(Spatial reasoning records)
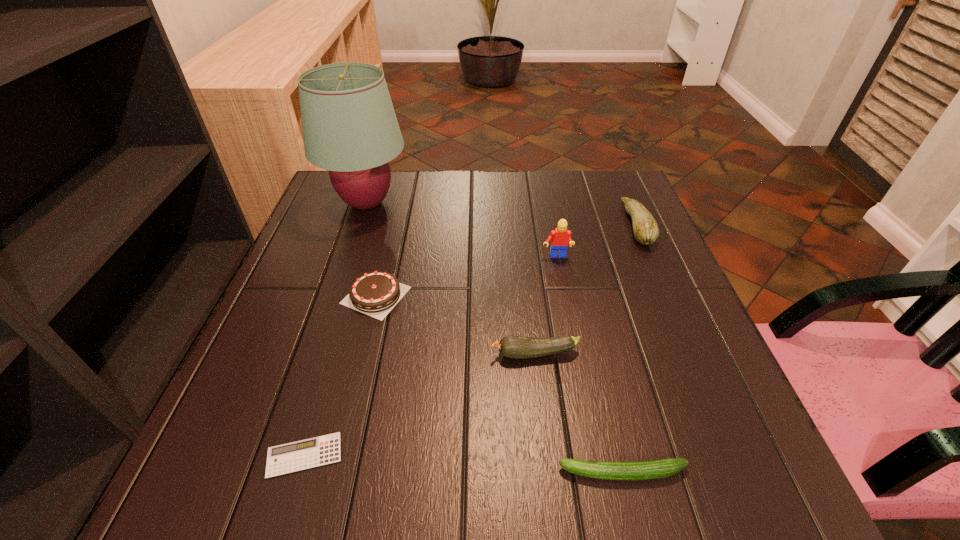
Locate an element on the screen. This screenshot has height=540, width=960. vacant point located between the Lego and the third tallest object is located at coordinates (596, 241).

You are a GUI agent. You are given a task and a screenshot of the screen. Output one action in this format:
    pyautogui.click(x=<x>, y=<y>)
    Task: Click on the vacant space that's between the lampshade and the second shortest object
    
    Given the screenshot: What is the action you would take?
    pyautogui.click(x=495, y=338)

Choose which object is the second nearest neighbor to the shortest object. Please provide its 2D coordinates. Your answer should be formatted as a tuple, i.e. [(x, y)], where the tuple contains the x and y coordinates of a point satisfying the conditions above.

[(516, 347)]

Locate an element on the screen. The height and width of the screenshot is (540, 960). object that is the second closest one to the rightmost object is located at coordinates (516, 347).

Locate which zucchini ranks second in proximity to the third shortest object. Please provide its 2D coordinates. Your answer should be formatted as a tuple, i.e. [(x, y)], where the tuple contains the x and y coordinates of a point satisfying the conditions above.

[(642, 470)]

Identify which zucchini is located as the third nearest to the shortest object. Please provide its 2D coordinates. Your answer should be formatted as a tuple, i.e. [(x, y)], where the tuple contains the x and y coordinates of a point satisfying the conditions above.

[(646, 231)]

I want to click on vacant region that satisfies the following two spatial constraints: 1. at the stem end of the farthest zucchini; 2. on the front-facing side of the third farthest object, so click(x=651, y=257).

The image size is (960, 540). In order to click on blank area in the image that satisfies the following two spatial constraints: 1. at the stem end of the rightmost zucchini; 2. on the front side of the fourth farthest object in this screenshot , I will do `click(667, 295)`.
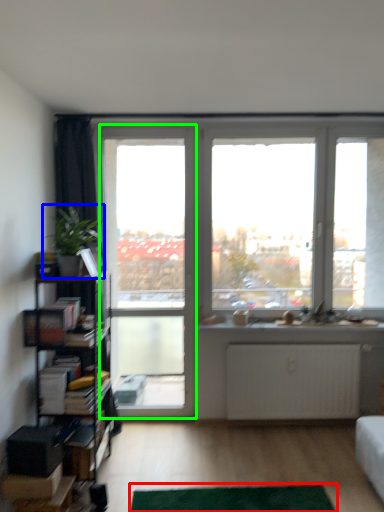
Question: Estimate the real-world distances between objects in this image. Which object is closer to flat (highlighted by a red box), houseplant (highlighted by a blue box) or screen door (highlighted by a green box)?

Choices:
 (A) houseplant
 (B) screen door

Answer: (A)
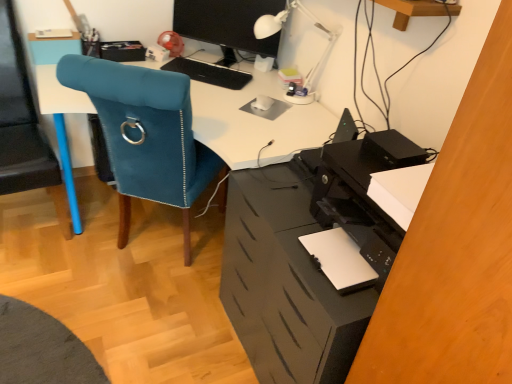
Question: From the image's perspective, is white plastic table lamp at upper center positioned above or below blue fabric chair at left?

Choices:
 (A) above
 (B) below

Answer: (A)

Question: Is white plastic table lamp at upper center inside the boundaries of blue fabric chair at left, or outside?

Choices:
 (A) outside
 (B) inside

Answer: (A)

Question: Based on their relative distances, which object is farther from the black matte file cabinet at lower right?

Choices:
 (A) blue fabric chair at left
 (B) white plastic table lamp at upper center
 (C) black matte keyboard at center
 (D) velvet blue chair at left
 (E) matte black monitor at upper center

Answer: (A)

Question: Estimate the real-world distances between objects in this image. Which object is farther from the velvet blue chair at left?

Choices:
 (A) black matte keyboard at center
 (B) blue fabric chair at left
 (C) black matte file cabinet at lower right
 (D) white plastic table lamp at upper center
 (E) matte black monitor at upper center

Answer: (E)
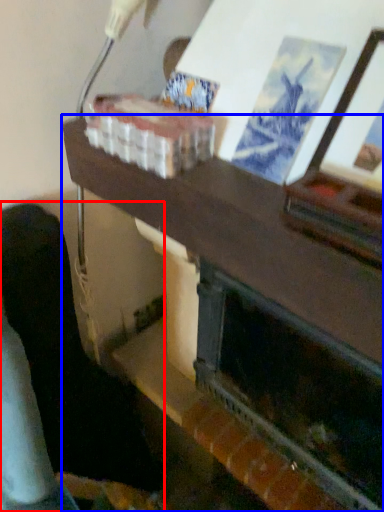
Question: Among these objects, which one is farthest to the camera, furniture (highlighted by a red box) or table (highlighted by a blue box)?

Choices:
 (A) furniture
 (B) table

Answer: (A)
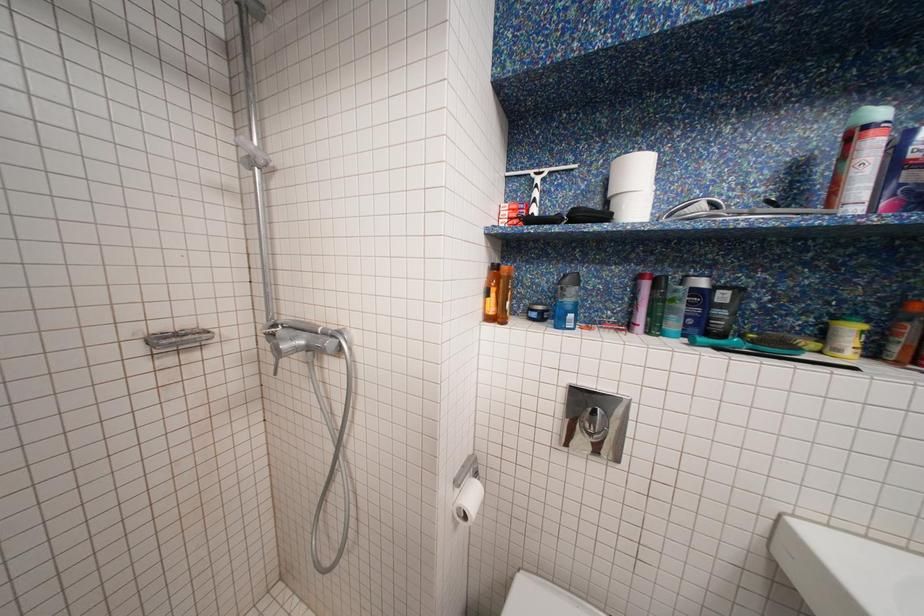
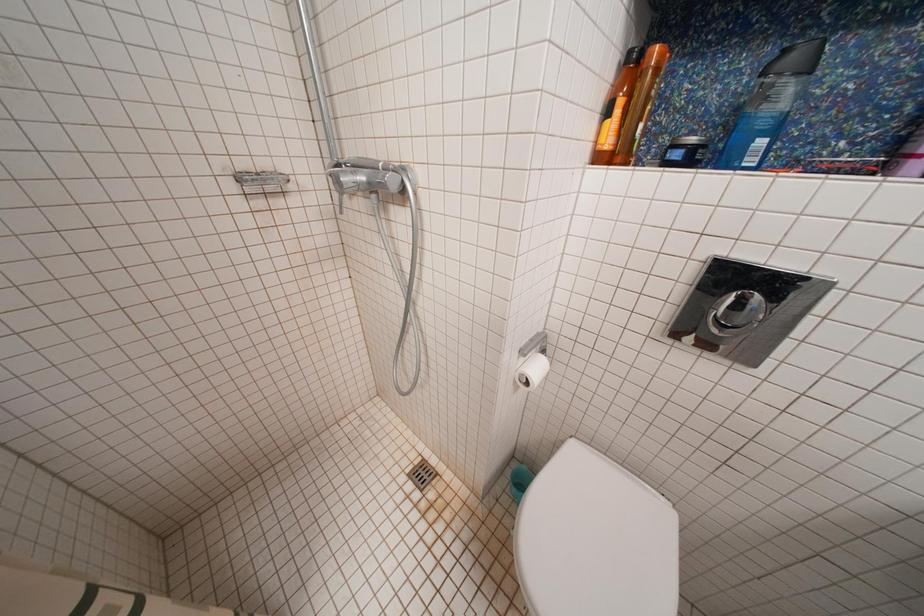
From the picture: First-person continuous shooting, in which direction is the camera rotating?

The rotation direction of the camera is left-down.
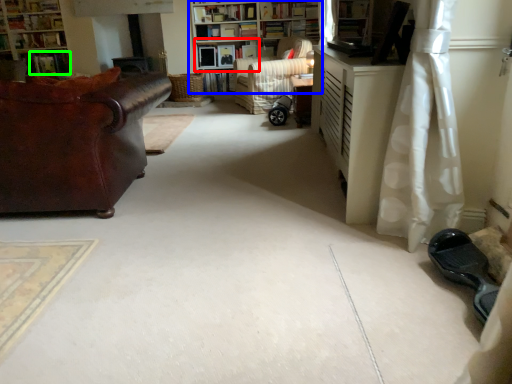
Question: Which object is the farthest from shelf (highlighted by a red box)? Choose among these: bookcase (highlighted by a blue box) or book (highlighted by a green box).

Choices:
 (A) bookcase
 (B) book

Answer: (B)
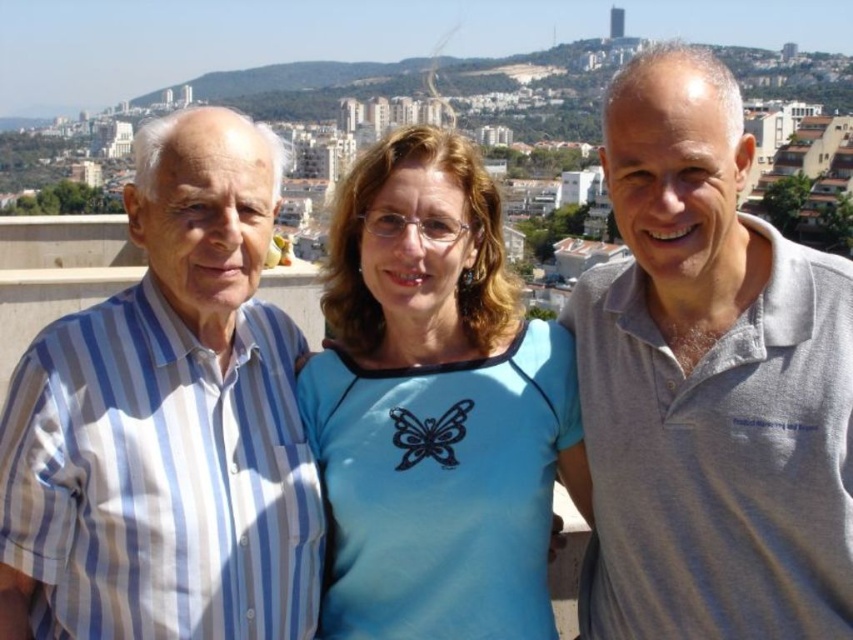
Who is positioned more to the left, gray cotton polo shirt at right or blue fabric shirt at center?

Positioned to the left is blue fabric shirt at center.

Measure the distance between gray cotton polo shirt at right and camera.

The distance of gray cotton polo shirt at right from camera is 49.81 meters.

Locate an element on the screen. gray cotton polo shirt at right is located at coordinates (709, 385).

The width and height of the screenshot is (853, 640). Find the location of `gray cotton polo shirt at right`. gray cotton polo shirt at right is located at coordinates (709, 385).

Is blue striped shirt at left thinner than blue fabric shirt at center?

No.

Who is higher up, blue striped shirt at left or blue fabric shirt at center?

Positioned higher is blue striped shirt at left.

Where is `blue striped shirt at left`? Image resolution: width=853 pixels, height=640 pixels. blue striped shirt at left is located at coordinates (167, 422).

Does gray cotton polo shirt at right have a smaller size compared to blue striped shirt at left?

Correct, gray cotton polo shirt at right occupies less space than blue striped shirt at left.

Where is `gray cotton polo shirt at right`? gray cotton polo shirt at right is located at coordinates (709, 385).

Who is more forward, (668,74) or (154,492)?

Positioned in front is point (154,492).

I want to click on gray cotton polo shirt at right, so click(709, 385).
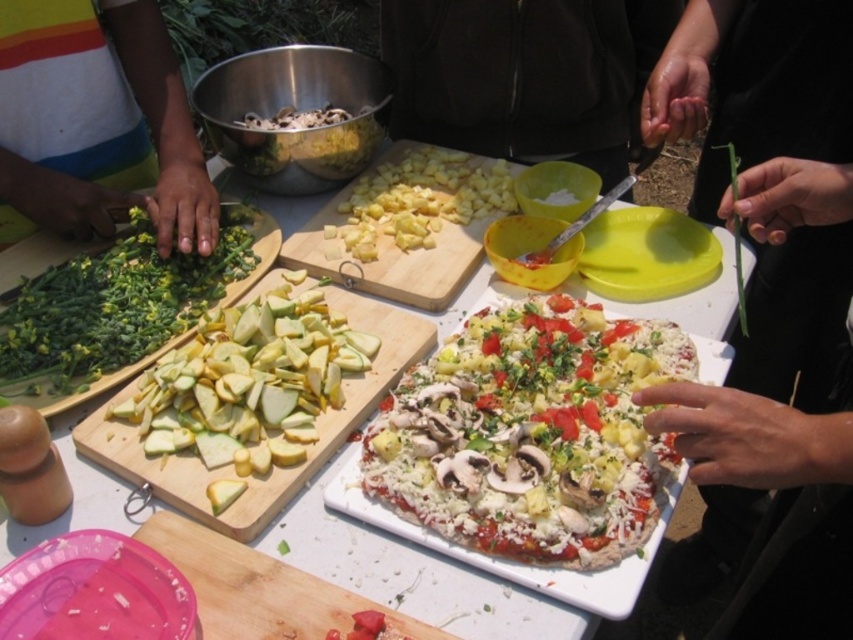
You are a chef organizing ingredients for a pizza night. You have the green leafy vegetable at upper right and the green leafy vegetables at left. Which one is placed underneath the other?

The green leafy vegetable at upper right is positioned under the green leafy vegetables at left.

You are a chef trying to reach both the green leafy vegetable at upper right and the green leafy vegetables at left from your current position. Which one is farther away from you?

The green leafy vegetable at upper right is 33.99 inches away from the green leafy vegetables at left, so the green leafy vegetable at upper right is farther away from you.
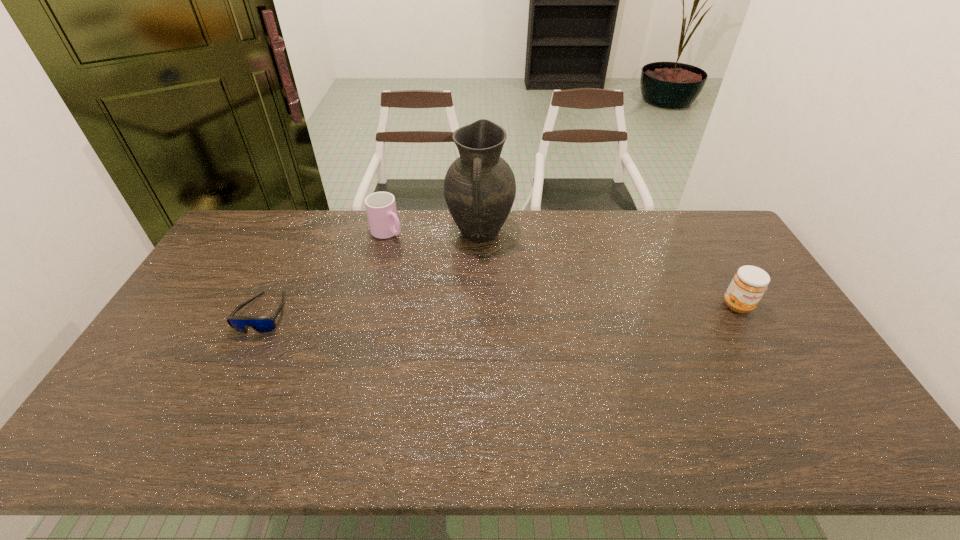
Identify the location of free region located on the side of the pitcher with the handle. This screenshot has width=960, height=540. (476, 271).

Locate an element on the screen. blank area located 0.240m with the handle on the side of the cup is located at coordinates (442, 273).

Find the location of `blank area located 0.110m with the handle on the side of the cup`. blank area located 0.110m with the handle on the side of the cup is located at coordinates (417, 255).

Find the location of a particular element. The width and height of the screenshot is (960, 540). vacant area situated 0.380m with the handle on the side of the cup is located at coordinates point(471,295).

Find the location of a particular element. The image size is (960, 540). pitcher positioned at the far edge is located at coordinates (479, 187).

Find the location of a particular element. The width and height of the screenshot is (960, 540). cup at the far edge is located at coordinates (381, 210).

This screenshot has height=540, width=960. In order to click on object that is at the right edge in this screenshot , I will do `click(749, 284)`.

In the image, there is a desktop. Identify the location of vacant space at the far edge. This screenshot has width=960, height=540. (649, 234).

What are the coordinates of `free space at the near edge of the desktop` in the screenshot? It's located at (419, 401).

Identify the location of free space at the right edge of the desktop. This screenshot has width=960, height=540. (726, 263).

▸ Required work:
Please repeat the stretch of the material above from the line that contains "Identify which zucchini" through the line that contains "I want to click on vacant", with both of those lines included.

▸ Answer for the task:
Identify which zucchini is located as the third nearest to the shortest object. Please provide its 2D coordinates. Your answer should be formatted as a tuple, i.e. [(x, y)], where the tuple contains the x and y coordinates of a point satisfying the conditions above.

[(646, 231)]

I want to click on vacant region that satisfies the following two spatial constraints: 1. at the stem end of the farthest zucchini; 2. on the front-facing side of the third farthest object, so click(x=651, y=257).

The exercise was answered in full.